─── DATASET ENTRIES
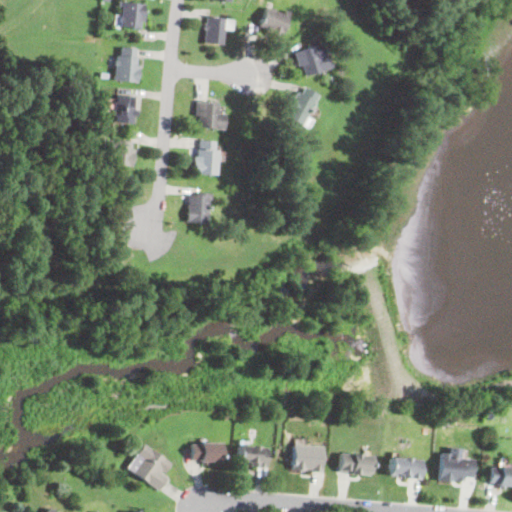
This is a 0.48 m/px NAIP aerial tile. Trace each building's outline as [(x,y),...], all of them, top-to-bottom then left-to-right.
[(144,11),(142,22),(139,22),(138,29),(118,27),(121,8),(116,7),(117,1),(145,5),(144,11)] [(276,11),(283,14),(284,10),(289,12),(281,37),(265,32),(265,29),(259,27),(265,8),(276,11)] [(223,25),(222,34),(221,46),(203,43),(205,30),(202,29),(202,28),(203,24),(205,24),(206,17),(208,17),(224,19),(223,25)] [(314,46),(315,49),(322,47),(327,63),(330,62),(332,68),(305,77),(301,66),(298,67),(293,53),(314,46)] [(135,52),(134,57),(136,58),(135,65),(138,65),(137,83),(113,81),(115,56),(119,56),(120,48),(135,49),(135,52)] [(309,90),(318,95),(301,126),(283,117),(297,93),(299,94),(303,87),(309,90)] [(133,96),(132,124),(114,123),(114,116),(110,116),(111,102),(115,102),(115,95),(133,96)] [(222,125),(222,130),(197,128),(198,116),(194,116),(194,110),(195,101),(217,103),(216,114),(223,114),(222,125)] [(96,139),(90,138),(90,136),(88,136),(88,129),(97,130),(96,139)] [(133,153),(132,166),(130,166),(104,164),(105,159),(109,159),(110,141),(111,140),(131,141),(130,149),(133,150),(133,153)] [(216,152),(216,157),(215,175),(192,174),(192,160),(193,157),(198,157),(199,141),(213,142),(213,151),(216,151),(216,152)] [(211,194),(211,200),(208,200),(206,224),(186,223),(186,220),(188,196),(189,195),(196,195),(196,193),(211,194)] [(220,446),(220,462),(199,462),(199,460),(190,460),(190,445),(199,445),(199,443),(220,443),(220,446)] [(170,464),(164,473),(161,471),(159,474),(166,479),(158,491),(126,469),(142,445),(170,464)] [(321,467),(321,472),(310,471),(310,469),(305,469),(305,470),(291,469),(291,464),(292,445),(322,447),(321,467)] [(259,447),(259,448),(267,449),(266,468),(256,467),(256,466),(248,465),(237,464),(238,447),(254,447),(259,447)] [(361,454),(361,456),(373,457),(370,476),(350,475),(351,473),(338,472),(340,454),(352,455),(352,453),(361,454)] [(472,474),(471,478),(463,477),(462,482),(454,481),(454,480),(452,480),(452,482),(437,481),(439,453),(449,454),(449,458),(473,460),(472,474)] [(411,459),(411,460),(423,461),(421,480),(408,479),(408,478),(389,476),(390,458),(401,459),(402,458),(411,459)] [(507,468),(511,468),(511,487),(505,487),(504,490),(498,489),(498,486),(496,486),(497,484),(487,483),(489,468),(498,469),(498,468),(507,468)]
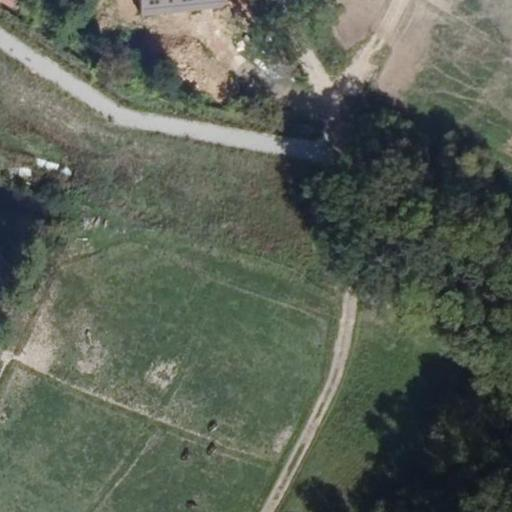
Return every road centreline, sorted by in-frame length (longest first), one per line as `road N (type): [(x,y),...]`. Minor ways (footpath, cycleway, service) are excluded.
road 1 (track): [(318,113),(354,246),(355,301),(319,397),(261,511)]
road 2 (residential): [(276,0),(318,113)]
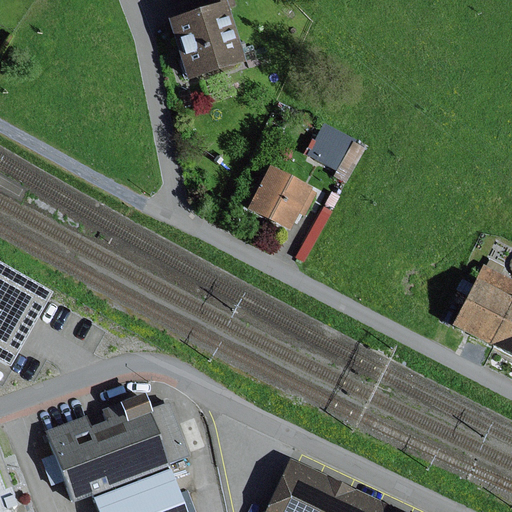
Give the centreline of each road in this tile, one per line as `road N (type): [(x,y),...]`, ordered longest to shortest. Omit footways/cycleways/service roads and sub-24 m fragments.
road 1 (residential): [(450,511),(148,366),(122,367),(7,408)]
road 2 (unclassified): [(174,215),(511,392)]
road 3 (unclassified): [(125,0),(144,36),(174,215)]
road 4 (unclassified): [(174,215),(0,120)]
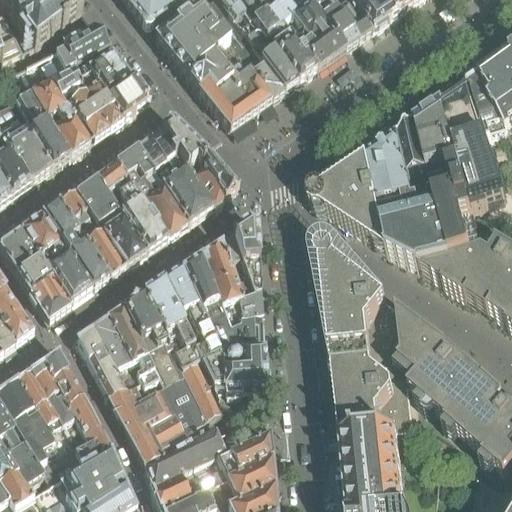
──────
> _WHAT TO PRODUCE_
Edit all of the rows above so that each occurrence of "centreline" becomes "centerline", keeping everything else unchanged and leaving out the pictures.

> _RESULT_
This is a 0.48 m/px NAIP aerial tile. Trace each building's outline as [(x,y),...], all of them, top-to-bottom then left-to-right.
[(144,11),(142,22),(139,22),(138,29),(118,27),(121,8),(116,7),(117,1),(145,5),(144,11)] [(276,11),(283,14),(284,10),(289,12),(281,37),(265,32),(265,29),(259,27),(265,8),(276,11)] [(223,25),(222,34),(221,46),(203,43),(205,30),(202,29),(202,28),(203,24),(205,24),(206,17),(208,17),(224,19),(223,25)] [(314,46),(315,49),(322,47),(327,63),(330,62),(332,68),(305,77),(301,66),(298,67),(293,53),(314,46)] [(135,52),(134,57),(136,58),(135,65),(138,65),(137,83),(113,81),(115,56),(119,56),(120,48),(135,49),(135,52)] [(309,90),(318,95),(301,126),(283,117),(297,93),(299,94),(303,87),(309,90)] [(133,96),(132,124),(114,123),(114,116),(110,116),(111,102),(115,102),(115,95),(133,96)] [(222,125),(222,130),(197,128),(198,116),(194,116),(194,110),(195,101),(217,103),(216,114),(223,114),(222,125)] [(96,139),(90,138),(90,136),(88,136),(88,129),(97,130),(96,139)] [(133,153),(132,166),(130,166),(104,164),(105,159),(109,159),(110,141),(111,140),(131,141),(130,149),(133,150),(133,153)] [(216,152),(216,157),(215,175),(192,174),(192,160),(193,157),(198,157),(199,141),(213,142),(213,151),(216,151),(216,152)] [(211,194),(211,200),(208,200),(206,224),(186,223),(186,220),(188,196),(189,195),(196,195),(196,193),(211,194)] [(220,446),(220,462),(199,462),(199,460),(190,460),(190,445),(199,445),(199,443),(220,443),(220,446)] [(170,464),(164,473),(161,471),(159,474),(166,479),(158,491),(126,469),(142,445),(170,464)] [(321,467),(321,472),(310,471),(310,469),(305,469),(305,470),(291,469),(291,464),(292,445),(322,447),(321,467)] [(259,447),(259,448),(267,449),(266,468),(256,467),(256,466),(248,465),(237,464),(238,447),(254,447),(259,447)] [(361,454),(361,456),(373,457),(370,476),(350,475),(351,473),(338,472),(340,454),(352,455),(352,453),(361,454)] [(472,474),(471,478),(463,477),(462,482),(454,481),(454,480),(452,480),(452,482),(437,481),(439,453),(449,454),(449,458),(473,460),(472,474)] [(411,459),(411,460),(423,461),(421,480),(408,479),(408,478),(389,476),(390,458),(401,459),(402,458),(411,459)] [(507,468),(511,468),(511,487),(505,487),(504,490),(498,489),(498,486),(496,486),(497,484),(487,483),(489,468),(498,469),(498,468),(507,468)]
Return every road centerline, sorted by in-frame length (longest first), one per line as `road N (type): [(x,y),...]`. Minor ways (footpath, cycleway, service) are excluded.
road 1 (track): [(318,113),(354,246),(355,301),(319,397),(261,511)]
road 2 (residential): [(276,0),(318,113)]
Give the centerline of each road in this tile, one per line as `road N (type): [(x,y),...]`, ordered longest to shortest. Omit footways/cycleways/service roads and sub-24 m fragments.
road 1 (residential): [(450,511),(148,366),(122,367),(7,408)]
road 2 (unclassified): [(174,215),(511,392)]
road 3 (unclassified): [(125,0),(144,36),(174,215)]
road 4 (unclassified): [(174,215),(0,120)]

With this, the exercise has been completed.